[Stored items]

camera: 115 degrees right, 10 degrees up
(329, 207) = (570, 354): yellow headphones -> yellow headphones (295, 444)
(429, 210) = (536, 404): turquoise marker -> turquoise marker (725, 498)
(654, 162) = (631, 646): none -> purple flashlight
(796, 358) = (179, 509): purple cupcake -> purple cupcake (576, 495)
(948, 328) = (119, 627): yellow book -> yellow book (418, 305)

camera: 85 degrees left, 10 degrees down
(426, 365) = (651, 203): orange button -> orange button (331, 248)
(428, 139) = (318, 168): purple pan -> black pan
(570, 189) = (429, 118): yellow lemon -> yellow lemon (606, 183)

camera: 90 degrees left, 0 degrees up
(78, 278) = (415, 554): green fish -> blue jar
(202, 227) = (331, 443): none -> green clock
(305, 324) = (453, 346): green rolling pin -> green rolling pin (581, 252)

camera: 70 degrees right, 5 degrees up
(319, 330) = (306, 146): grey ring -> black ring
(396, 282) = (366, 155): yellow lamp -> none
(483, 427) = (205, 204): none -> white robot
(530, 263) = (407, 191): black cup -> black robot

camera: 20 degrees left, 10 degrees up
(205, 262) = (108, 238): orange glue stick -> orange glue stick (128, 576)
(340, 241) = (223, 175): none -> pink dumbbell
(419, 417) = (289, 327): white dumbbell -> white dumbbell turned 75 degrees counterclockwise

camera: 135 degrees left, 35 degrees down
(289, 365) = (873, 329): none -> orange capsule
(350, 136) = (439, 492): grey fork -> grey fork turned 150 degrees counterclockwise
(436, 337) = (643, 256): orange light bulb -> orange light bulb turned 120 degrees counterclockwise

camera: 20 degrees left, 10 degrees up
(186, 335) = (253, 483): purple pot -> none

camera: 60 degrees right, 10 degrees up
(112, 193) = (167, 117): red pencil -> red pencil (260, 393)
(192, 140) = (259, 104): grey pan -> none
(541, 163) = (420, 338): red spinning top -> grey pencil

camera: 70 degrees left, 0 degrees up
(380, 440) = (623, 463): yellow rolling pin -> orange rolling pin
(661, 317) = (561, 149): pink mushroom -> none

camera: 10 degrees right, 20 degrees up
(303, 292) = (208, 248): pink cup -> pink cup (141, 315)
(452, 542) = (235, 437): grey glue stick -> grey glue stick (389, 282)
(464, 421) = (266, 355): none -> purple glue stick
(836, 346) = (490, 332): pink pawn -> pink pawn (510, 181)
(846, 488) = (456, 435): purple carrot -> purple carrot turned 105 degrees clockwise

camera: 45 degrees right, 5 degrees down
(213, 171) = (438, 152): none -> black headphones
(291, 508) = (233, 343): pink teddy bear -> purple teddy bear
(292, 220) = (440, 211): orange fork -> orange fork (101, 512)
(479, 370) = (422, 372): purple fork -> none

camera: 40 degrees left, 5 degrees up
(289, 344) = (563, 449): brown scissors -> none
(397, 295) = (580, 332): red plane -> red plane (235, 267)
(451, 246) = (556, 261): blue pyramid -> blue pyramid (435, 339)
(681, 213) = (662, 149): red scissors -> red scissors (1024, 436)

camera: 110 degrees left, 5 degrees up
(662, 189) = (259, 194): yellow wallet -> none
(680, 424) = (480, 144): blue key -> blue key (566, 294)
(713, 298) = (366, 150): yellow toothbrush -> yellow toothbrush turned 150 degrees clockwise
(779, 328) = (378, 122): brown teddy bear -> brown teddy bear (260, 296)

- [WHAT IS REQUIRED] Look back at the entries above. Retype the line with "camera: 10 degrees right, 20 degrees up", the line with "(291, 508) = (233, 343): pink", and all lines in between.

- [ANSWER SPACE]
camera: 10 degrees right, 20 degrees up
(303, 292) = (208, 248): pink cup -> pink cup (141, 315)
(452, 542) = (235, 437): grey glue stick -> grey glue stick (389, 282)
(464, 421) = (266, 355): none -> purple glue stick
(836, 346) = (490, 332): pink pawn -> pink pawn (510, 181)
(846, 488) = (456, 435): purple carrot -> purple carrot turned 105 degrees clockwise

camera: 45 degrees right, 5 degrees down
(213, 171) = (438, 152): none -> black headphones
(291, 508) = (233, 343): pink teddy bear -> purple teddy bear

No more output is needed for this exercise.